The exercise calls for the lines from the one containing "U3 pin VCC: COM -> VS" to the end of the data below to be output exactly, pictures excluded.

>>>>

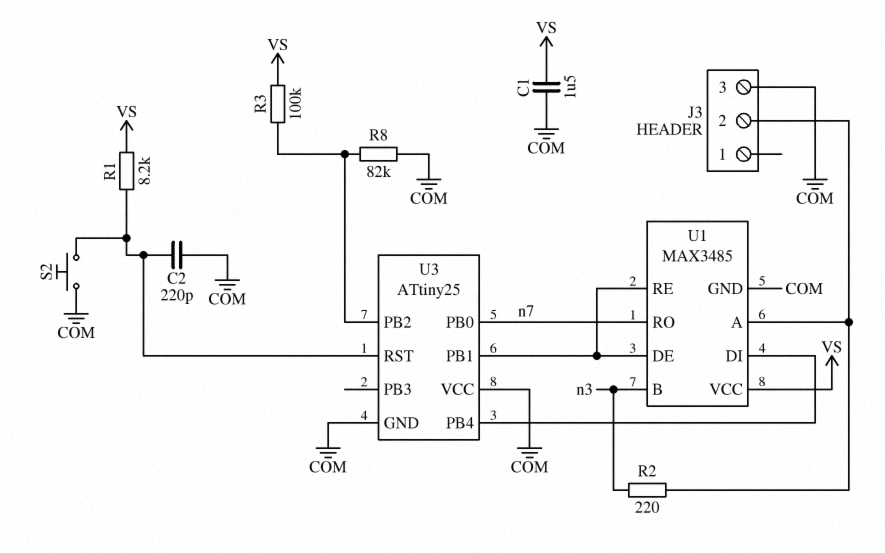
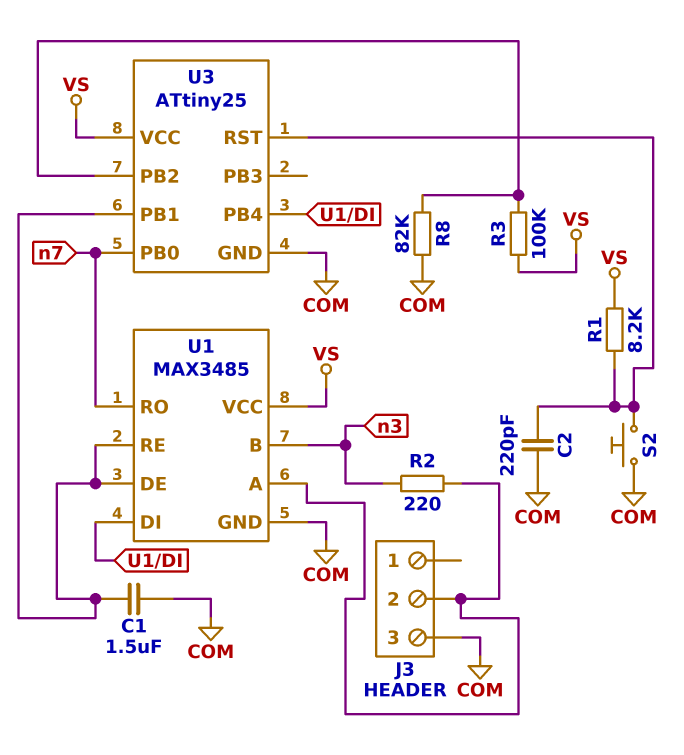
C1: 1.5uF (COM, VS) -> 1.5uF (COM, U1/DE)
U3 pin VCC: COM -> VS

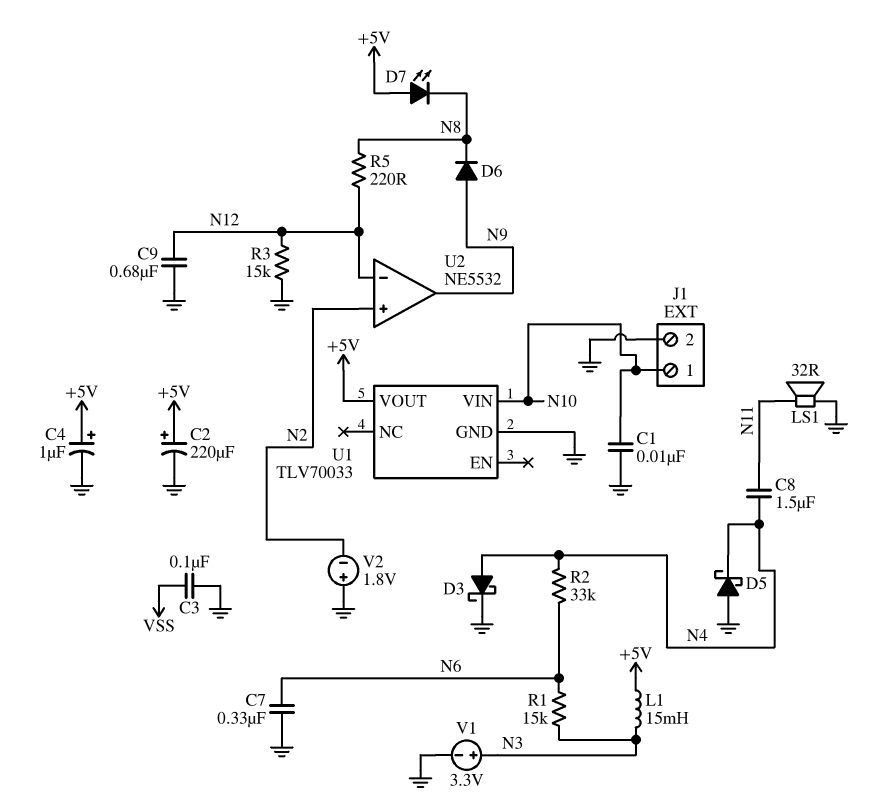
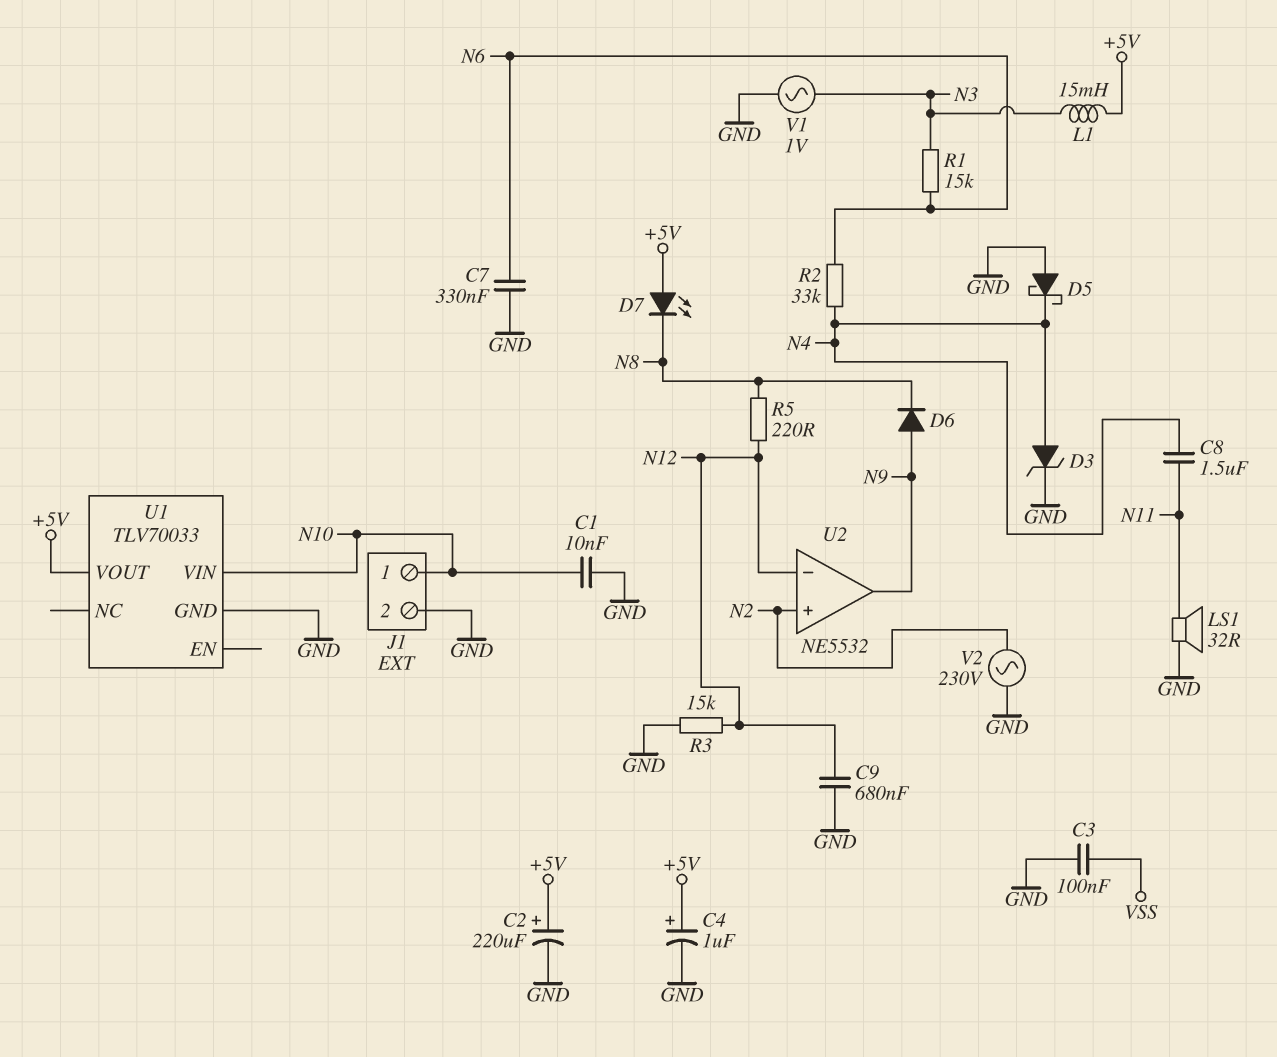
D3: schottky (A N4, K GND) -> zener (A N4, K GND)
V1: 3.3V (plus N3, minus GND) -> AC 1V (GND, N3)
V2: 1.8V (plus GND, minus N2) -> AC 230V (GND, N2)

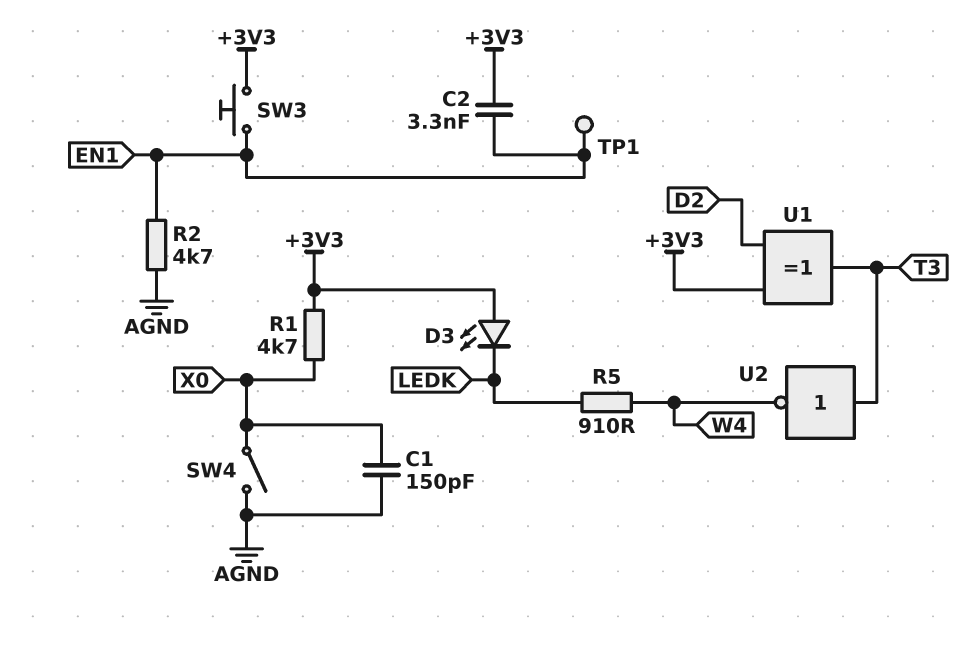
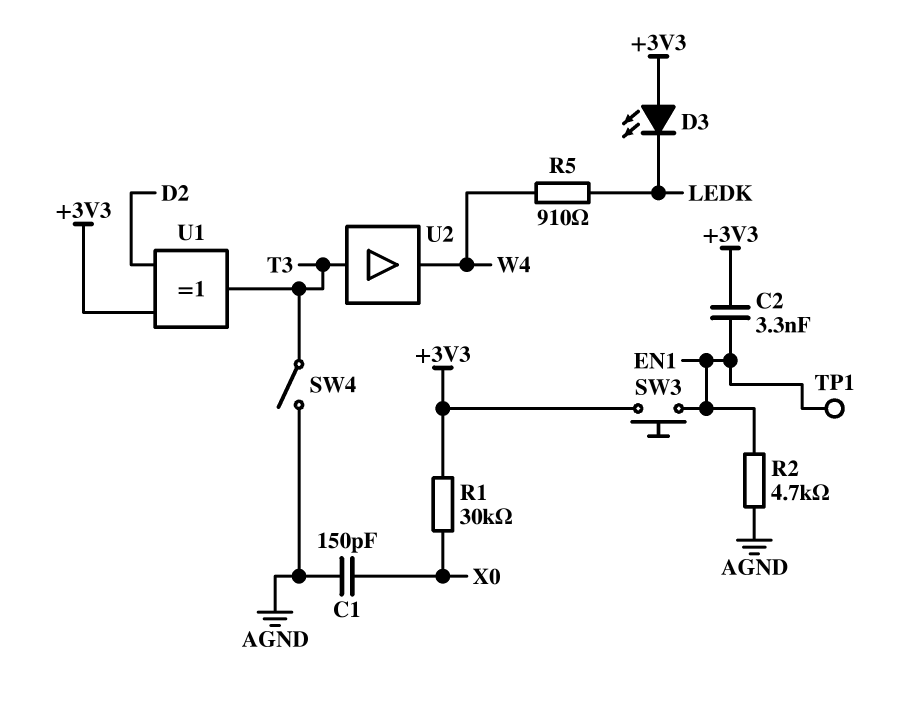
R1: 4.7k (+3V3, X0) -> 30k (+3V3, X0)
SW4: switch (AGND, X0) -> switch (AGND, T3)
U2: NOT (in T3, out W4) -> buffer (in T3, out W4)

<<<<

__EXERCISE SOLUTION__:
U3 pin VCC: COM -> VS

D3: schottky (A N4, K GND) -> zener (A N4, K GND)
V1: 3.3V (plus N3, minus GND) -> AC 1V (GND, N3)
V2: 1.8V (plus GND, minus N2) -> AC 230V (GND, N2)

R1: 4.7k (+3V3, X0) -> 30k (+3V3, X0)
SW4: switch (AGND, X0) -> switch (AGND, T3)
U2: NOT (in T3, out W4) -> buffer (in T3, out W4)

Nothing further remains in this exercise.